--- START ---
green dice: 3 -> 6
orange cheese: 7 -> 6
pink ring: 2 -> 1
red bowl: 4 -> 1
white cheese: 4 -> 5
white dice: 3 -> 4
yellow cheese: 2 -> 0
--- END ---
--- START ---
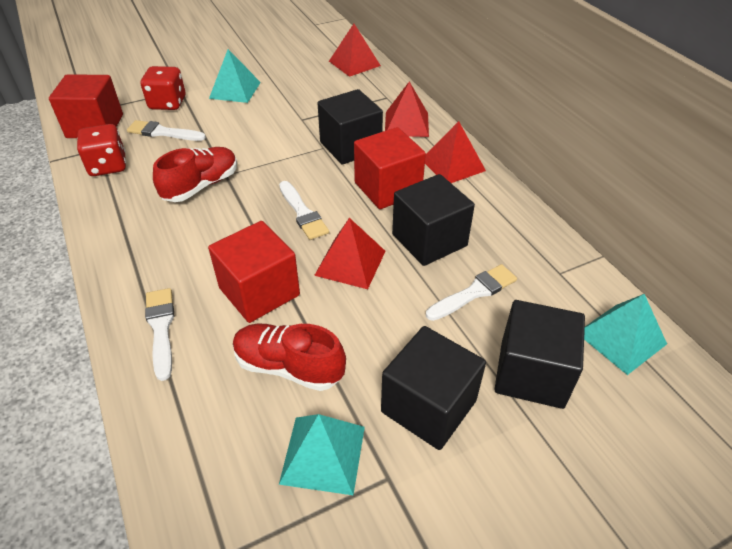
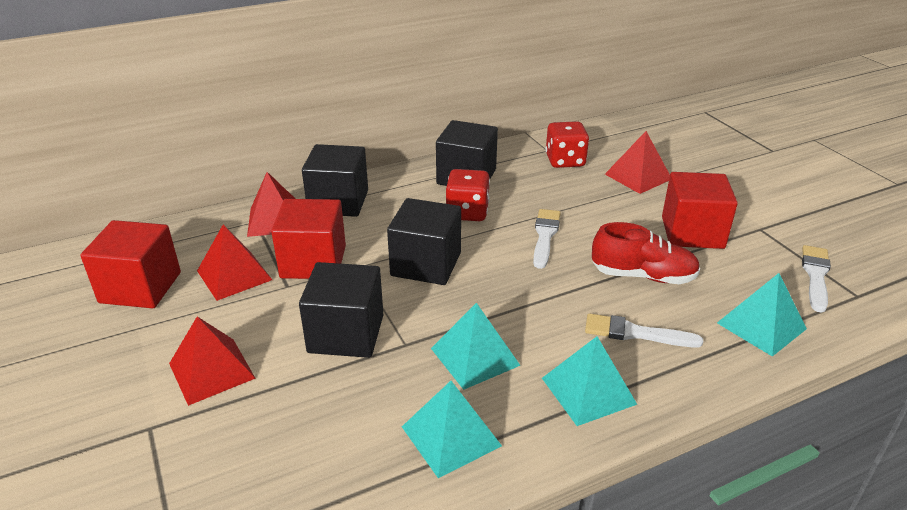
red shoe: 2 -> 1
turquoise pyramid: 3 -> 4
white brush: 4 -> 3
--- END ---
→ **What you have to do**: Write down, word for word, the lines above from the one containing "green dice: 3 -> 6" through the one containing "yellow cheese: 2 -> 0", both ends included.

→ **Answer to this exercise**:
green dice: 3 -> 6
orange cheese: 7 -> 6
pink ring: 2 -> 1
red bowl: 4 -> 1
white cheese: 4 -> 5
white dice: 3 -> 4
yellow cheese: 2 -> 0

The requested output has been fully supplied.